▶ Work required
Please give back word for word the lines of the material below between the line containing "camera: 90 degrees left, 10 degrees up" and the line containing "(496, 241) = (479, 43): none -> orange ruler", inclusive.

▶ Extracted material

----

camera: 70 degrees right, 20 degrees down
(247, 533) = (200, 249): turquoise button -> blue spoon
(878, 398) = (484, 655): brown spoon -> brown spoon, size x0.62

----

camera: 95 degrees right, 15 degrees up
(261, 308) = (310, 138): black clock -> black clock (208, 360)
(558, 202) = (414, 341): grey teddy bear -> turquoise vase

----

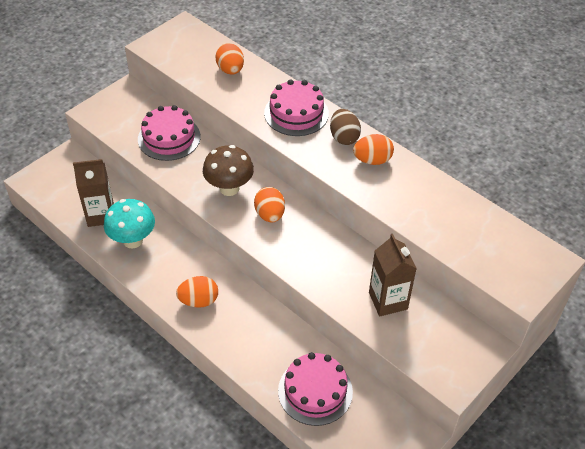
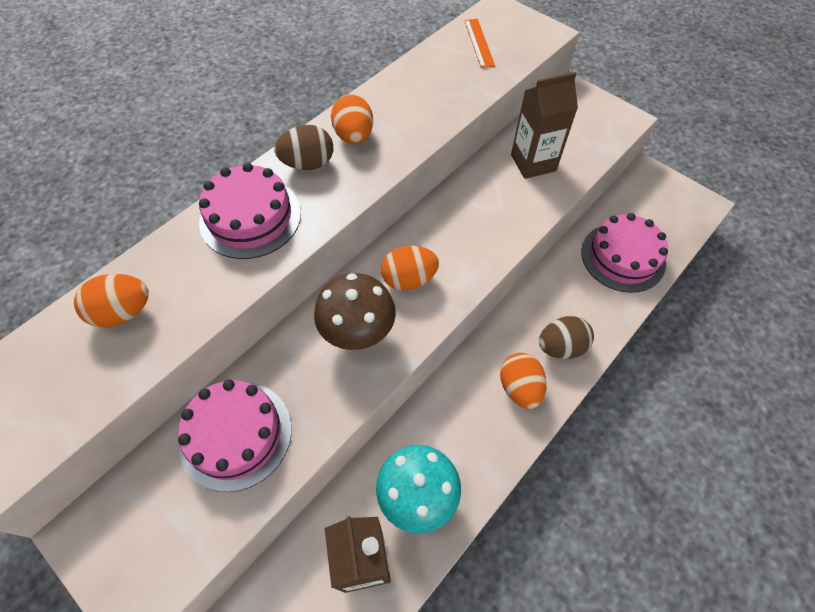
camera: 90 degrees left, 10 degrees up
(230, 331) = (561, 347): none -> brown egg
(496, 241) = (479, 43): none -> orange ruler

----

▶ Exercise solution
camera: 90 degrees left, 10 degrees up
(230, 331) = (561, 347): none -> brown egg
(496, 241) = (479, 43): none -> orange ruler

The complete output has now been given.